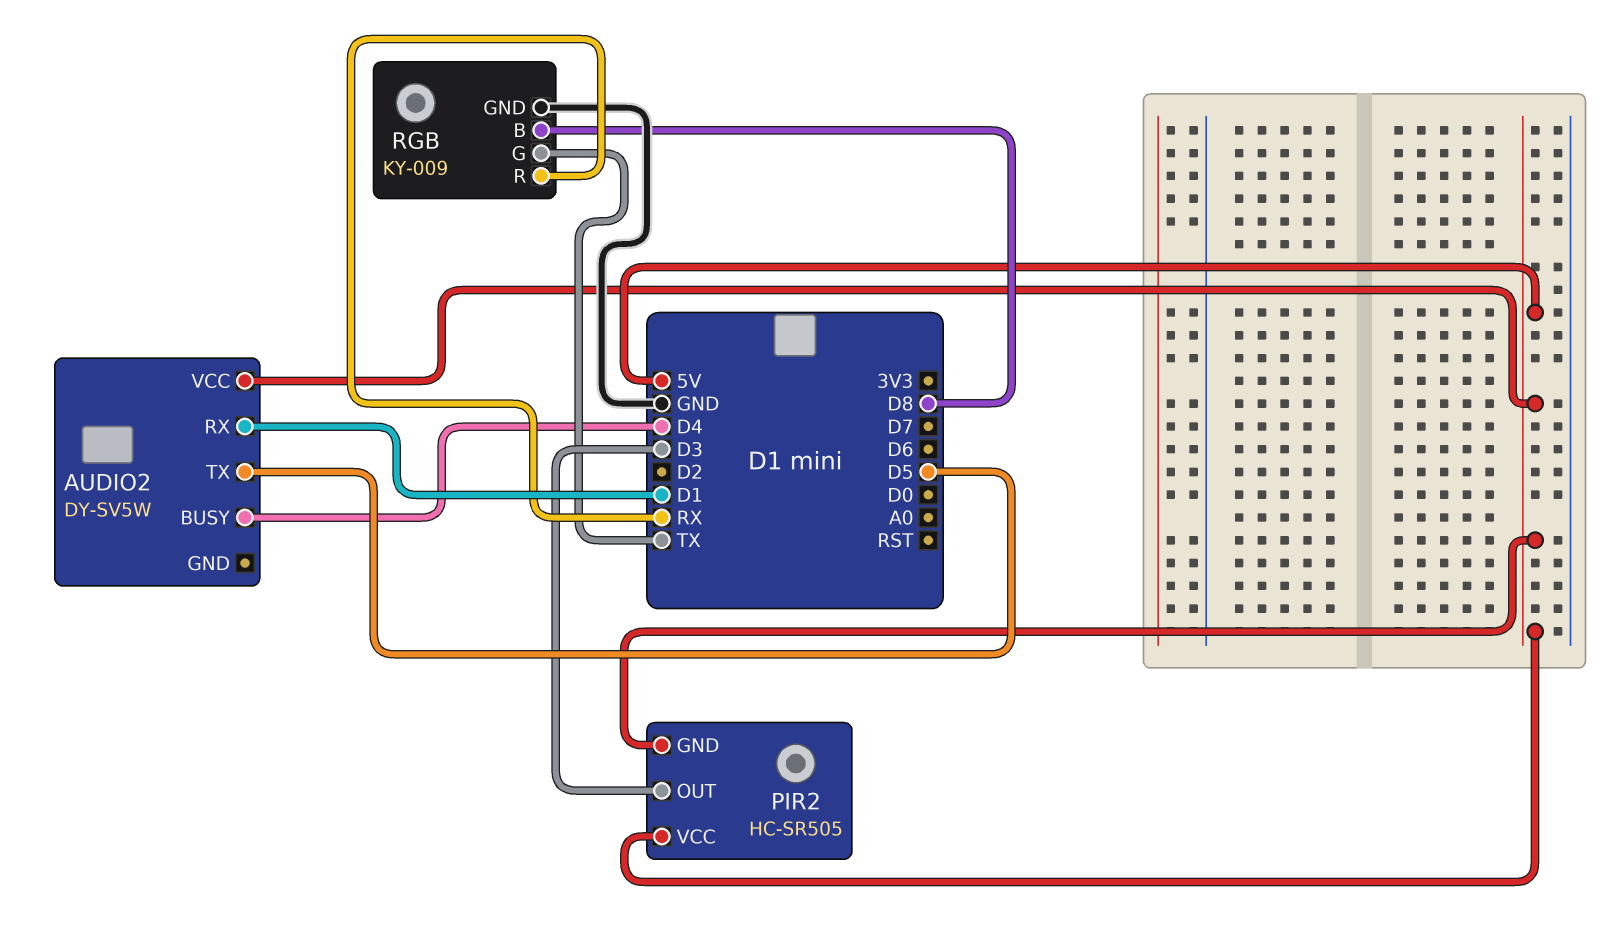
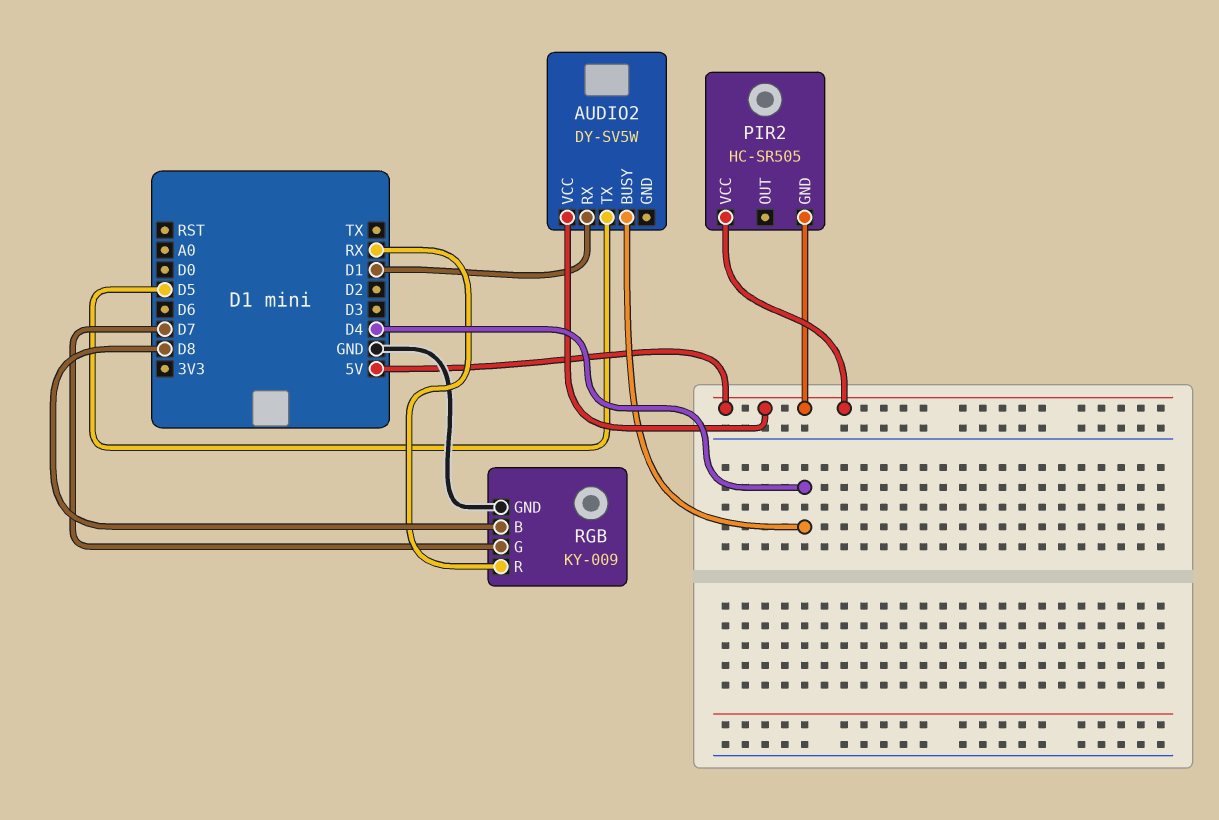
PIR2 pin OUT: D3 -> none
RGB pin G: TX -> D7

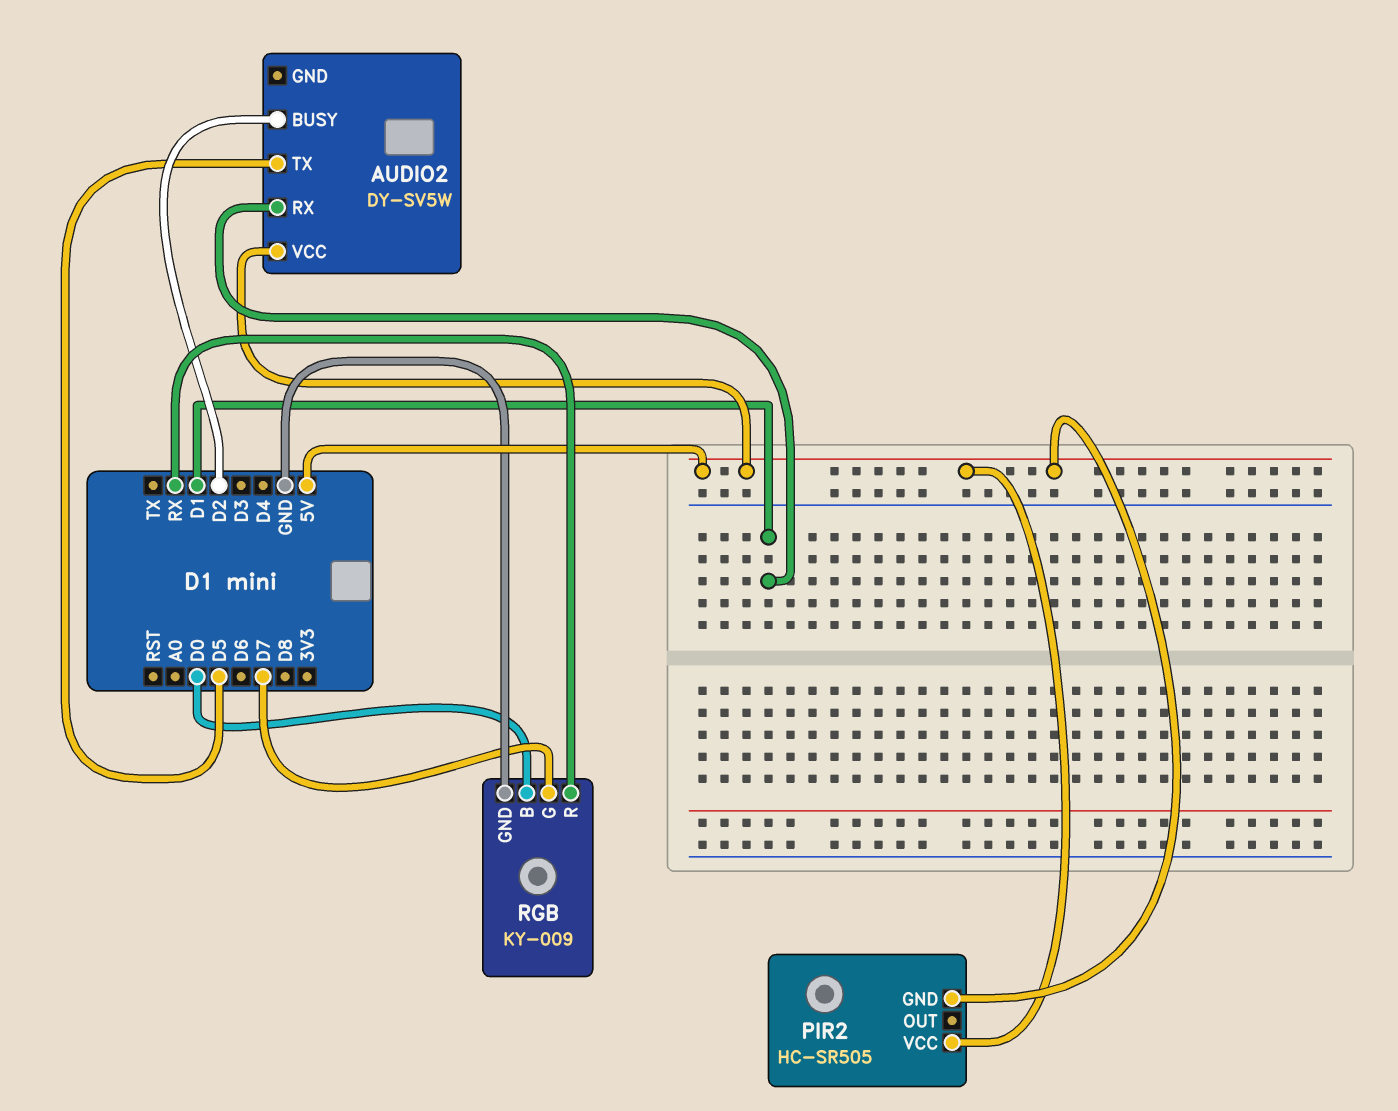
AUDIO2 pin BUSY: D4 -> D2
RGB pin B: D8 -> D0

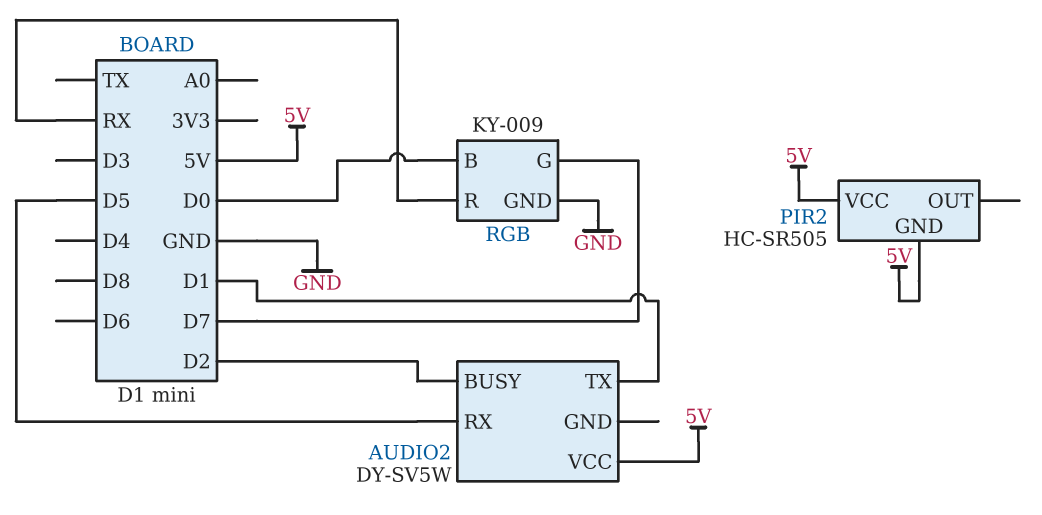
AUDIO2 pin RX: D1 -> D5
AUDIO2 pin TX: D5 -> D1

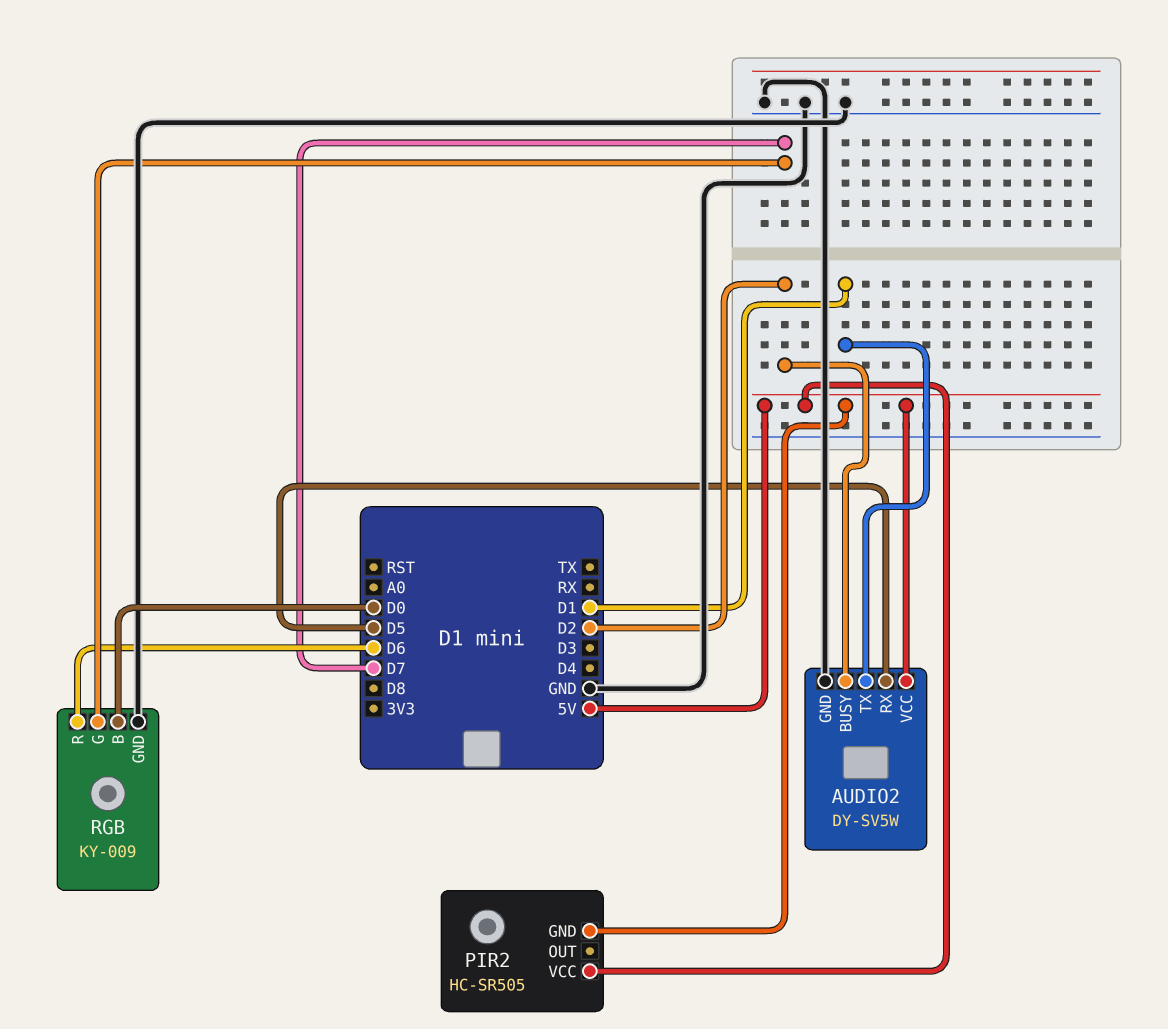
AUDIO2 pin GND: none -> GND
RGB pin R: RX -> D6

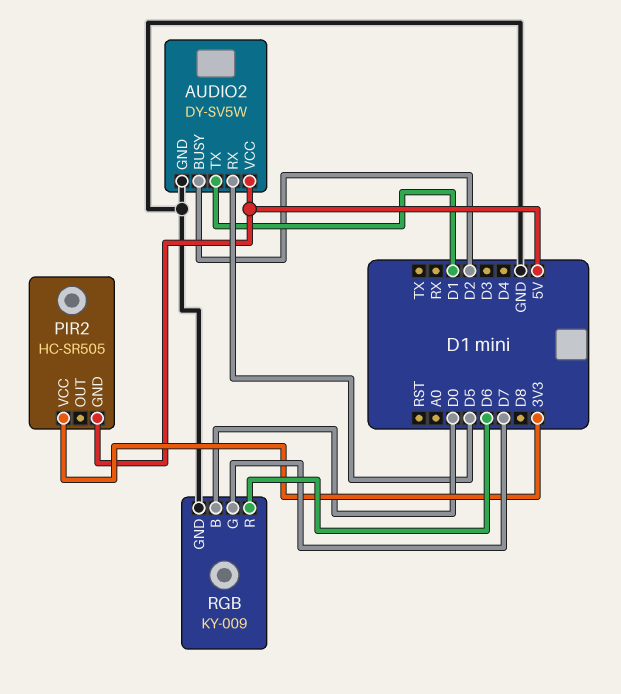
PIR2 pin VCC: 5V -> 3V3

-*-

* _Activity_: Every line above with the string "none" in it should be copied into the answer.

* _Reply_:
PIR2 pin OUT: D3 -> none
AUDIO2 pin GND: none -> GND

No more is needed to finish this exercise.